- **Problem details**:
Using the records below, give again exactly the lines from the line that contains "red brick O2:O3" through the line that contains "brown brick C1", both ends included, and only those.

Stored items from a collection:
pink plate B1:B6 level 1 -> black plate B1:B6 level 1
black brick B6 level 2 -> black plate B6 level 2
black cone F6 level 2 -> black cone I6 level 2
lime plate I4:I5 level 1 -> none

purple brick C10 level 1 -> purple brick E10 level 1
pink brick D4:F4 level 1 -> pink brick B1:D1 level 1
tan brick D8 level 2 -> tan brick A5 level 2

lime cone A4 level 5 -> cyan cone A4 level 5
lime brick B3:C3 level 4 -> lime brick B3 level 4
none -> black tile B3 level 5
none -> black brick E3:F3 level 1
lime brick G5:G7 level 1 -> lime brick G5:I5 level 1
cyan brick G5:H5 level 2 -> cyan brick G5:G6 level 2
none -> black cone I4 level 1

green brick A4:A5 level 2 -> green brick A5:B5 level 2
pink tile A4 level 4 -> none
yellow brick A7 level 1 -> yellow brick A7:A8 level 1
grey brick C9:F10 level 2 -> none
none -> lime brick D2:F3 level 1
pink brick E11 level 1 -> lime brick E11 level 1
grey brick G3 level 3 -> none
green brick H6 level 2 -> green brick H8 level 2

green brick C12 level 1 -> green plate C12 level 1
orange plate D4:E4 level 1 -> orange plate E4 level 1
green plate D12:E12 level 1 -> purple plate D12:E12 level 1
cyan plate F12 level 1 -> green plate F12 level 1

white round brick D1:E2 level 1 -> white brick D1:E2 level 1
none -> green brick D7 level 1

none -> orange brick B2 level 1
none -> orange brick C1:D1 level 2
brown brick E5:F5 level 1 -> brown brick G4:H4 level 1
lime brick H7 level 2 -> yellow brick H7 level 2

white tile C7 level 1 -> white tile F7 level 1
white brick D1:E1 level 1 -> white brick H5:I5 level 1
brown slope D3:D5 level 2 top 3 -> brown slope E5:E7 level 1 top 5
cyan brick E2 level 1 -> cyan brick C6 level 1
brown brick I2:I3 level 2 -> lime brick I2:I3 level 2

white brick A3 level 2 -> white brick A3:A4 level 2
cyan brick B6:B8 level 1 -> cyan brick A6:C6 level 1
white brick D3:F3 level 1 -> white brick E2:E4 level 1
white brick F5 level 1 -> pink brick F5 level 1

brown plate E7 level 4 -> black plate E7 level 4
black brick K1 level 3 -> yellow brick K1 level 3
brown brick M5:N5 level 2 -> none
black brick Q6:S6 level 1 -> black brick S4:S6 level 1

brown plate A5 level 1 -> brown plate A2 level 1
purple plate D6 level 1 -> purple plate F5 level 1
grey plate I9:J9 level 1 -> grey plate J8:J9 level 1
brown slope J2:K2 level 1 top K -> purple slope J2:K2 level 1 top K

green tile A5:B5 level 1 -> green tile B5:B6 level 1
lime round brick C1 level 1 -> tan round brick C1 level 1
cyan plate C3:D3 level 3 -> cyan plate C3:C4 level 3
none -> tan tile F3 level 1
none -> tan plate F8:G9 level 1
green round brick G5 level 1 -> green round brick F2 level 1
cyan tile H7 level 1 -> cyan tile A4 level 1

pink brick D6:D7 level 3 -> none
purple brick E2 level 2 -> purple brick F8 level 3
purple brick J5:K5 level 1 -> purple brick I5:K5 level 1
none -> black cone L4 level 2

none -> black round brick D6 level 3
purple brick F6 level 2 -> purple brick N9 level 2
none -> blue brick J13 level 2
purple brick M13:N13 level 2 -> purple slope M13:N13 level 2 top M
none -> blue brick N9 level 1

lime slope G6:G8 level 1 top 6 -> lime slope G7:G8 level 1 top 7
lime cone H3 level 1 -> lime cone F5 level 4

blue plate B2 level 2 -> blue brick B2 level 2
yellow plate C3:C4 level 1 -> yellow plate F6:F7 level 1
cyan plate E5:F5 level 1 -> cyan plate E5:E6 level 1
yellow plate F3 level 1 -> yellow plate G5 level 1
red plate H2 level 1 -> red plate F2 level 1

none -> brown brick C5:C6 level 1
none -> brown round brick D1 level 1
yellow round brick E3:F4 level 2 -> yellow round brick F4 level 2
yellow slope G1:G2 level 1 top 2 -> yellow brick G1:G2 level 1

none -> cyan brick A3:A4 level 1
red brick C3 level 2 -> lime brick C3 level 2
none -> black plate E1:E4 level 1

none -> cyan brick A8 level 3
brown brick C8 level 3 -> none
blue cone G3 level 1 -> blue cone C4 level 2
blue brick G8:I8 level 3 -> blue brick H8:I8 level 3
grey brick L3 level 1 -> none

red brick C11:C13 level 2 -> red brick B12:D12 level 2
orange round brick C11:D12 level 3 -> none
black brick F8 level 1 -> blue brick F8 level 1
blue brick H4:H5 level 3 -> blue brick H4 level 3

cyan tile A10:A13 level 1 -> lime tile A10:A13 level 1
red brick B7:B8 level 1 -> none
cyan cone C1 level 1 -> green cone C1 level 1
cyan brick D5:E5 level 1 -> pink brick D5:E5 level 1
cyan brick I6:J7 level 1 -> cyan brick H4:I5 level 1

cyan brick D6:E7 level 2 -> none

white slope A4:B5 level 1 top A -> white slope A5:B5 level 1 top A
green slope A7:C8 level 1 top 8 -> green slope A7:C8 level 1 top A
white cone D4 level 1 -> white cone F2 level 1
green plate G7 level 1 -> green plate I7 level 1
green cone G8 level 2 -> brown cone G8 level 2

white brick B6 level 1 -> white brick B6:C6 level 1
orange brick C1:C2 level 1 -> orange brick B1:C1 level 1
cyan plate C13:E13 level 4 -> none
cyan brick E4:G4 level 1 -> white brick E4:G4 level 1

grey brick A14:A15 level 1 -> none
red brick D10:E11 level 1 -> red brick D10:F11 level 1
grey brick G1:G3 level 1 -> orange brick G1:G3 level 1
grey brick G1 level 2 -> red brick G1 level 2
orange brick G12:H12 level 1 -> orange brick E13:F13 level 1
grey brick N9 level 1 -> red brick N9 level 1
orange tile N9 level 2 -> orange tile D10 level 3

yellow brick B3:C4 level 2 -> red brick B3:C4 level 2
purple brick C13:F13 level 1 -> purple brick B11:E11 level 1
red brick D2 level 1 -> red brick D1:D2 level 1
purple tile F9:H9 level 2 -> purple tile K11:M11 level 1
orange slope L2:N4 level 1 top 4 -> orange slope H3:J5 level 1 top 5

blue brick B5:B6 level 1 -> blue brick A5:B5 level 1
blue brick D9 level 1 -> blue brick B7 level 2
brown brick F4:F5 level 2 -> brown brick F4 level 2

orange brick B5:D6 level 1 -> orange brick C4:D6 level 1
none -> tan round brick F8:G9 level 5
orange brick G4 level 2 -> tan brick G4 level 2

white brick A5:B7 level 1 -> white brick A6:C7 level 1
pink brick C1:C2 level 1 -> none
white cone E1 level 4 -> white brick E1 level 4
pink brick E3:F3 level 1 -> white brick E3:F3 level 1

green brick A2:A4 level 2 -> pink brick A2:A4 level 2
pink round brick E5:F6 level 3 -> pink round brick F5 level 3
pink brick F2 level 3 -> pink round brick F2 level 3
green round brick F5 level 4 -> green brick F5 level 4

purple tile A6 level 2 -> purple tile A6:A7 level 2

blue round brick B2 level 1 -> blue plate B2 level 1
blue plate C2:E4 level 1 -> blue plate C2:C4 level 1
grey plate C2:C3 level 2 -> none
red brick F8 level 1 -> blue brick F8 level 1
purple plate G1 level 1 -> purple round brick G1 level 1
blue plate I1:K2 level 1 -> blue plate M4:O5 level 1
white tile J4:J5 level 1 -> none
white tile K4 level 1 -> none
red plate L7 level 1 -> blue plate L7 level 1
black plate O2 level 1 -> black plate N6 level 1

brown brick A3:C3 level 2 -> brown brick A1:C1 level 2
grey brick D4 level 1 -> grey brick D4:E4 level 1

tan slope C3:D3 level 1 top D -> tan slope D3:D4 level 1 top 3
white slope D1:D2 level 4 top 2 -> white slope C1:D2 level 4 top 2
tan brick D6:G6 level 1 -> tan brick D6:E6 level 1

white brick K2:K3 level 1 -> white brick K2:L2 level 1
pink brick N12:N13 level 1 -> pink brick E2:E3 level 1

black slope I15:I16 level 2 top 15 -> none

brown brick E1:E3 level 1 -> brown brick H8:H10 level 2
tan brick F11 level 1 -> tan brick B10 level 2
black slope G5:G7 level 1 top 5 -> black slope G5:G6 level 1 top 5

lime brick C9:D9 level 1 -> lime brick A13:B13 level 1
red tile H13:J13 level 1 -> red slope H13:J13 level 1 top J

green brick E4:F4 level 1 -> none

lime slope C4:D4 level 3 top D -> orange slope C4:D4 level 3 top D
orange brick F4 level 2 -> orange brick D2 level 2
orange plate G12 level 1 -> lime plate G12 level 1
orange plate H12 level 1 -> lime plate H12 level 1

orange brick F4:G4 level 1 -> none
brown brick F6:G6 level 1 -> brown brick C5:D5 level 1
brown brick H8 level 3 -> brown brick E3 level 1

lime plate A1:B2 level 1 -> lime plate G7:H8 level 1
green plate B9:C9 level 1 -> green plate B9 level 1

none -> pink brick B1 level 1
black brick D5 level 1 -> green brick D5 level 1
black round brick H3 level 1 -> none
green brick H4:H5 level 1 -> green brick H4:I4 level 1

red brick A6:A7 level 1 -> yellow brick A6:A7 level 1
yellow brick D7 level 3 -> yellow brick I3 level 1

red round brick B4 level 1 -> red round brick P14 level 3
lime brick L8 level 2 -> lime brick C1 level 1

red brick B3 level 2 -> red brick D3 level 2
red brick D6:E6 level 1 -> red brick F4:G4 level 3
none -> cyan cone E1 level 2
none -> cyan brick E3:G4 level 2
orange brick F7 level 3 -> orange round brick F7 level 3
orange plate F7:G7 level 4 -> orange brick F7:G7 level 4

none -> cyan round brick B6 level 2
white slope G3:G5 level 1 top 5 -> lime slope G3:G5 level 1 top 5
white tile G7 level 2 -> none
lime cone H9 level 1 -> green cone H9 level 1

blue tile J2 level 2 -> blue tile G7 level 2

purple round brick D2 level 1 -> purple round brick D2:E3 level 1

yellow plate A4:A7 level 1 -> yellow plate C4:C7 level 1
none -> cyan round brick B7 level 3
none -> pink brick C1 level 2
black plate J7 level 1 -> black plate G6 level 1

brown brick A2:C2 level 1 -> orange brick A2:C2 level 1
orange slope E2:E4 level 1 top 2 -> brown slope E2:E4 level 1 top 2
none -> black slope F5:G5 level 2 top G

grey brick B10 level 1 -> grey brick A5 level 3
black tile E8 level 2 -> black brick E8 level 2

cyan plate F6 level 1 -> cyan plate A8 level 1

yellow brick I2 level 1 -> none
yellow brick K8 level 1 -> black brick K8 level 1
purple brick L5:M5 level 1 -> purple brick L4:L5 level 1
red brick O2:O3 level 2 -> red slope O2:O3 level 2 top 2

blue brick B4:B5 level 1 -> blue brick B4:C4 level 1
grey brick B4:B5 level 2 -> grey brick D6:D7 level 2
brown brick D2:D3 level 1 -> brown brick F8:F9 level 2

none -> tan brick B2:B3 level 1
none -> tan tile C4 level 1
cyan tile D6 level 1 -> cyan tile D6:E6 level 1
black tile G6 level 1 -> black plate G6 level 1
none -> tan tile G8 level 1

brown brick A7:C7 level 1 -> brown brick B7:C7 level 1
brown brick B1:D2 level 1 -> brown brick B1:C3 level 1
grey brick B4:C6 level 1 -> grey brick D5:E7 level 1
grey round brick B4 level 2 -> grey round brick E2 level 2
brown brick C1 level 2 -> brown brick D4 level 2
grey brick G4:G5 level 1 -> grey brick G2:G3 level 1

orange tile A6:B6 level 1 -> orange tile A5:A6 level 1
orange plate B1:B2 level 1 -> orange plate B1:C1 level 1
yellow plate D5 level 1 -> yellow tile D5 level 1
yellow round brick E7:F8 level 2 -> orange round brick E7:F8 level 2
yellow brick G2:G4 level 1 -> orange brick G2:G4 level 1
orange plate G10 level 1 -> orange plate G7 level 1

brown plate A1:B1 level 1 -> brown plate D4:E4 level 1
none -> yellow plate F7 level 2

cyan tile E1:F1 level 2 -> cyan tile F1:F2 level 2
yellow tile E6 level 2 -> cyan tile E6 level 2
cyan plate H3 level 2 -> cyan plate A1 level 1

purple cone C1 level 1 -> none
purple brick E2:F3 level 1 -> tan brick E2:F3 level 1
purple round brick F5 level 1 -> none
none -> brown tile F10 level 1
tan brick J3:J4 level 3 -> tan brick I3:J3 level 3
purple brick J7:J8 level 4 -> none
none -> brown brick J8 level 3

- **Your solution**:
red brick O2:O3 level 2 -> red slope O2:O3 level 2 top 2

blue brick B4:B5 level 1 -> blue brick B4:C4 level 1
grey brick B4:B5 level 2 -> grey brick D6:D7 level 2
brown brick D2:D3 level 1 -> brown brick F8:F9 level 2

none -> tan brick B2:B3 level 1
none -> tan tile C4 level 1
cyan tile D6 level 1 -> cyan tile D6:E6 level 1
black tile G6 level 1 -> black plate G6 level 1
none -> tan tile G8 level 1

brown brick A7:C7 level 1 -> brown brick B7:C7 level 1
brown brick B1:D2 level 1 -> brown brick B1:C3 level 1
grey brick B4:C6 level 1 -> grey brick D5:E7 level 1
grey round brick B4 level 2 -> grey round brick E2 level 2
brown brick C1 level 2 -> brown brick D4 level 2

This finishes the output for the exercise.